### Required action
Here the answer should be the line with "red vase 371,274,419,359" and all the lines after it through the end of the listing, each repeated exactly, and no other text.
........
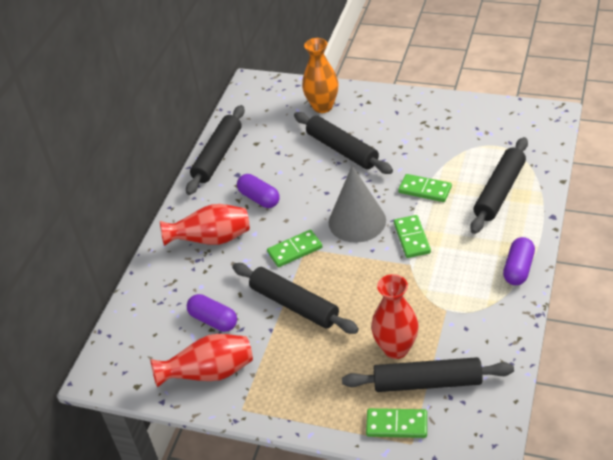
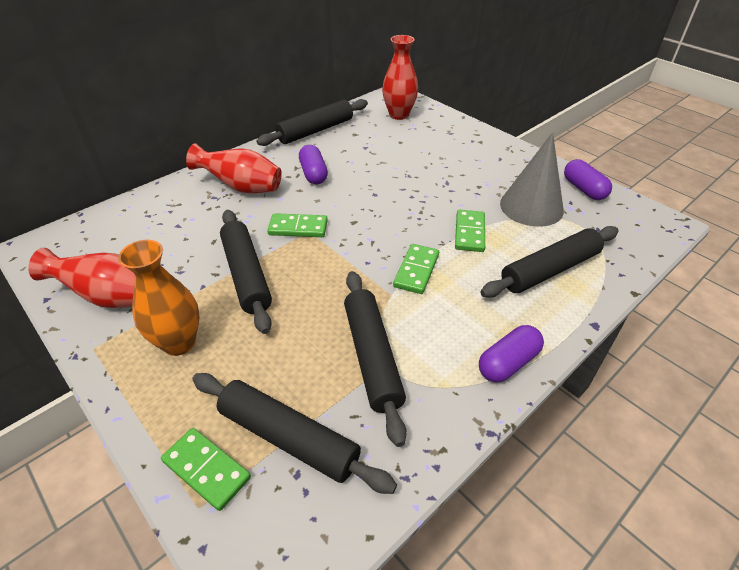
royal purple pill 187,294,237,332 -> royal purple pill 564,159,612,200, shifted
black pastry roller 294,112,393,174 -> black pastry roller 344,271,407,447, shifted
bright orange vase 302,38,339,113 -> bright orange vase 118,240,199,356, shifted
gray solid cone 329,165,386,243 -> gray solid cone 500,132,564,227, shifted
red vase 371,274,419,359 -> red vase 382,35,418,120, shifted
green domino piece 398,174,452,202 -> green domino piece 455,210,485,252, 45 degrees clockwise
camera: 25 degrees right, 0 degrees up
........
### Output of the exercise
red vase 371,274,419,359 -> red vase 382,35,418,120, shifted
green domino piece 398,174,452,202 -> green domino piece 455,210,485,252, 45 degrees clockwise
camera: 25 degrees right, 0 degrees up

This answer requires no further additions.